(Collected data entries)
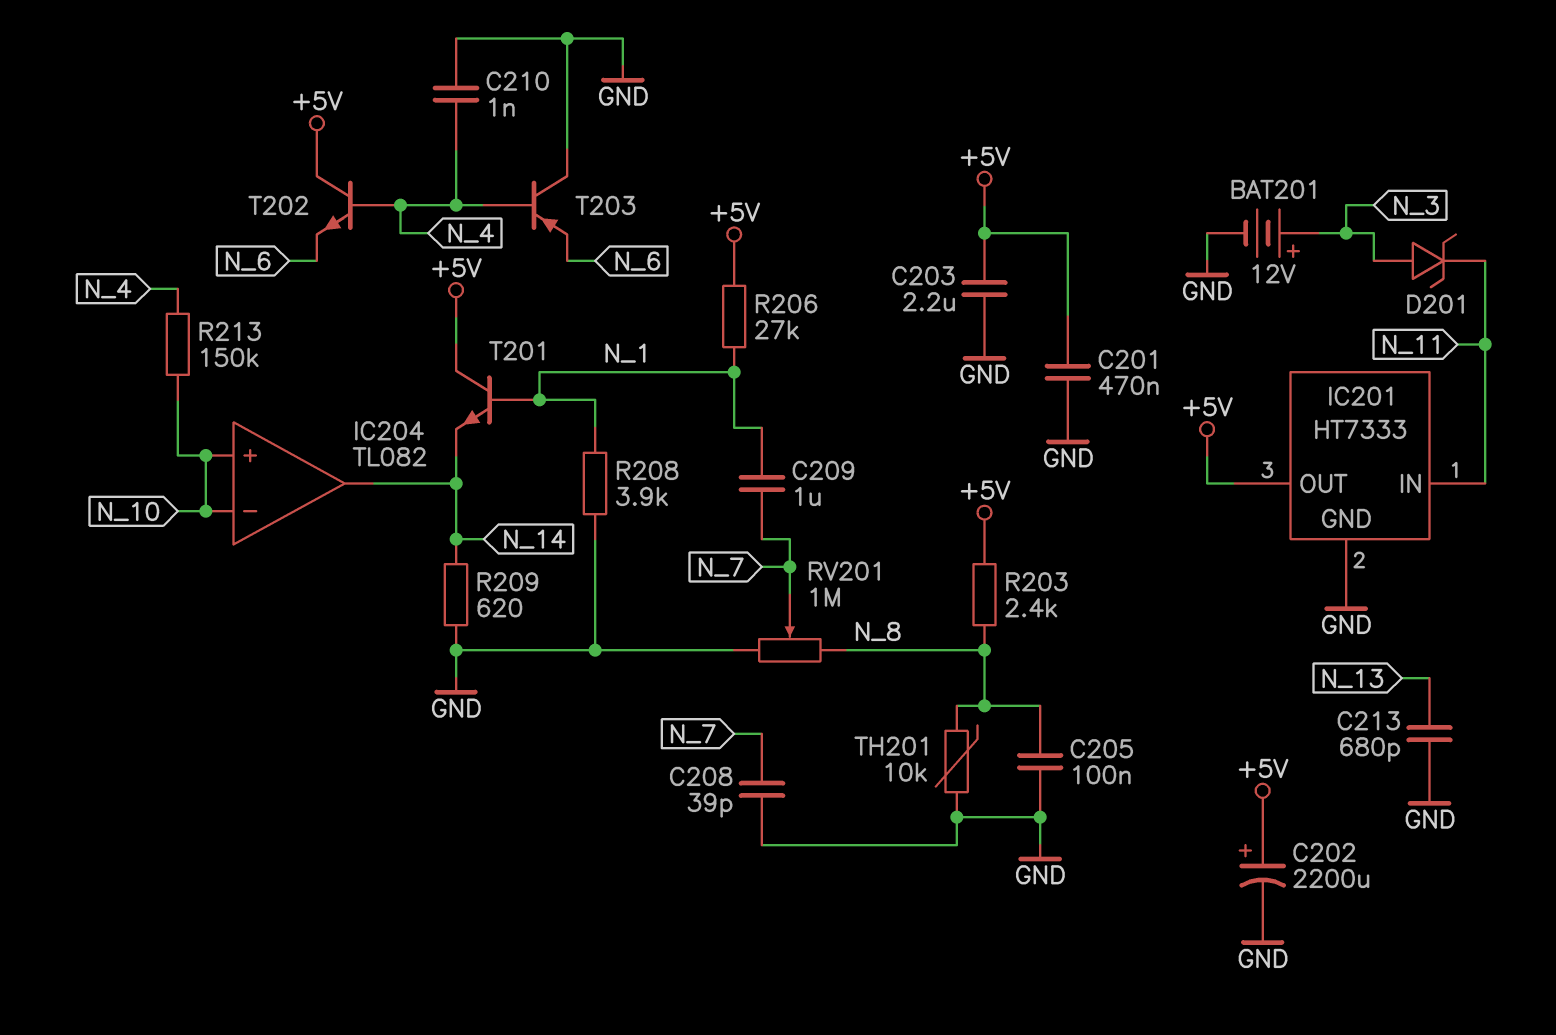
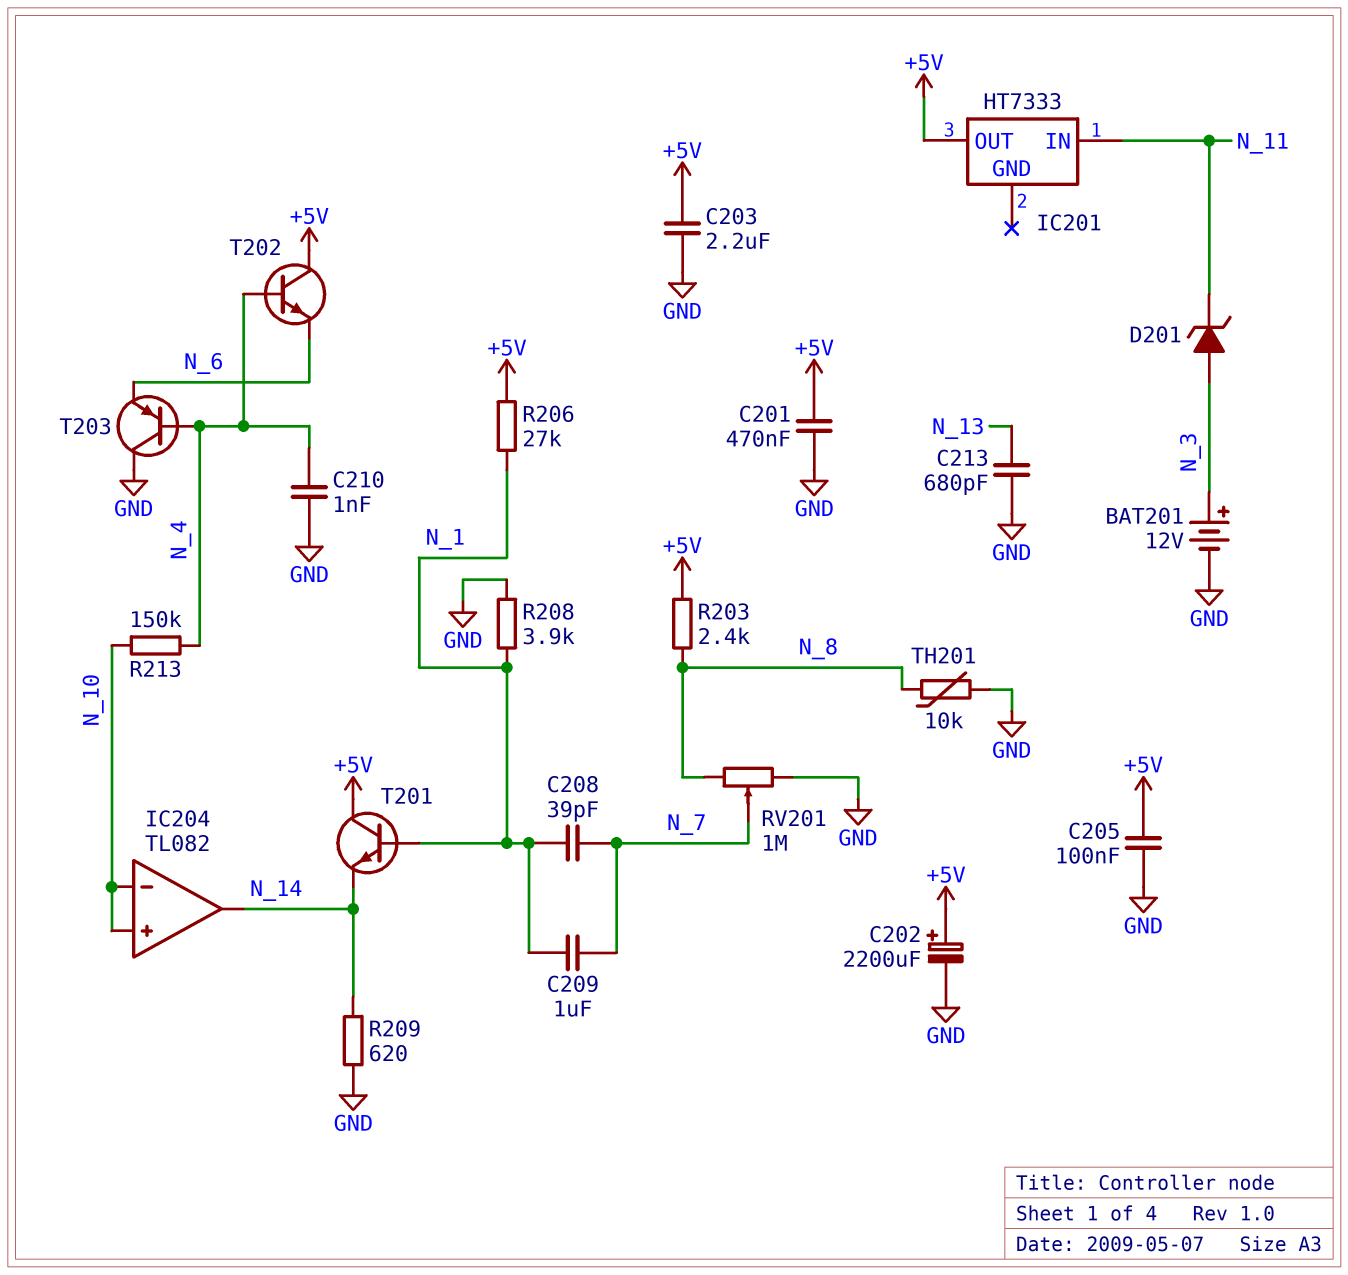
C205: 100nF (GND, N_8) -> 100nF (+5V, GND)
C208: 39pF (GND, N_7) -> 39pF (N_1, N_7)
IC201 pin GND: GND -> none

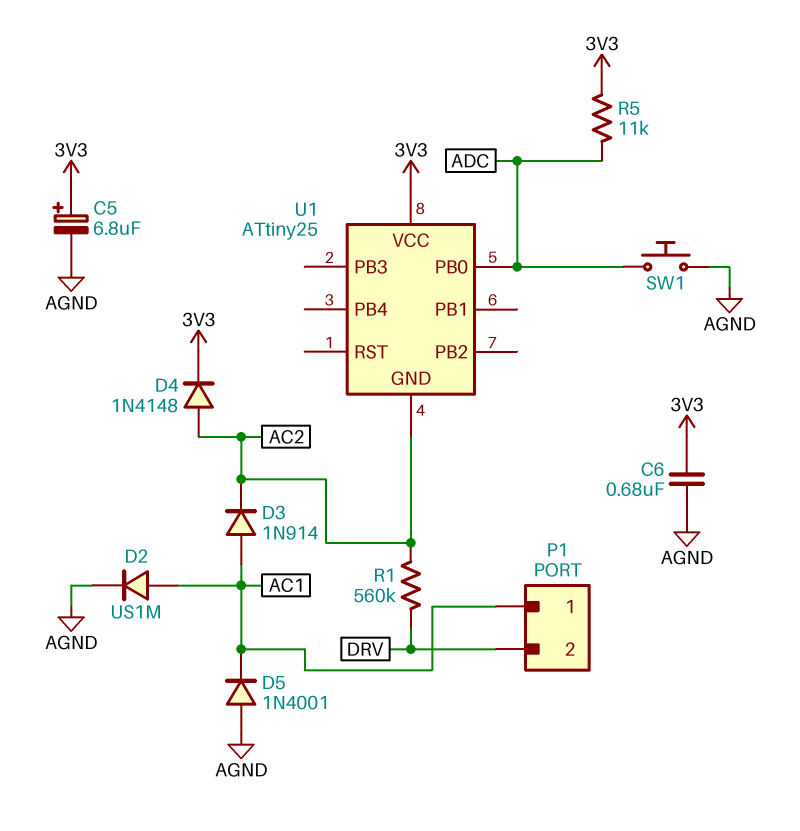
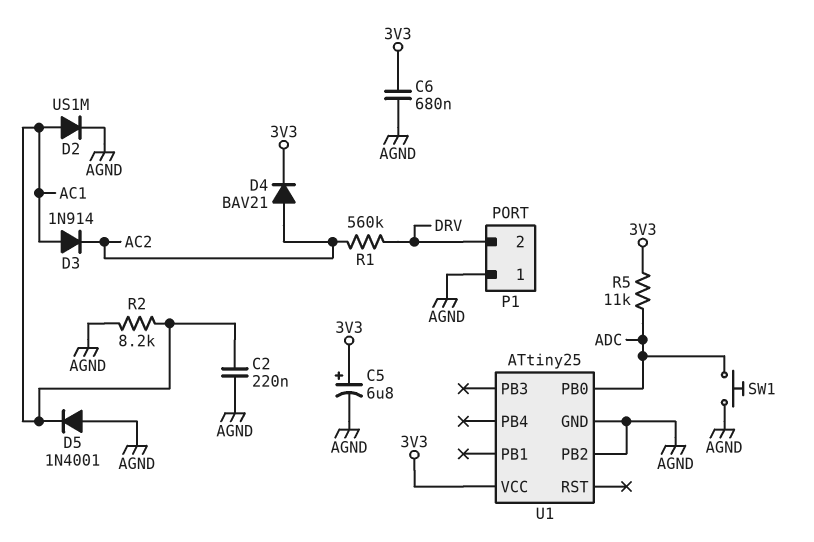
C2: none -> 220nF (AC1, AGND)
D4: diode 1N4148 (A AC2, K 3V3) -> diode BAV21 (A AC2, K 3V3)
P1 pin 1: AC1 -> AGND
R2: none -> 8.2k (AC1, AGND)
U1 pin GND: AC2 -> AGND
U1 pin PB2: none -> AGND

DESCRIPTION OF THE TASK:
In the entries above, tally the lines that include the string "none". Give the figure only.

SOLUTION TO THE PROBLEM:
4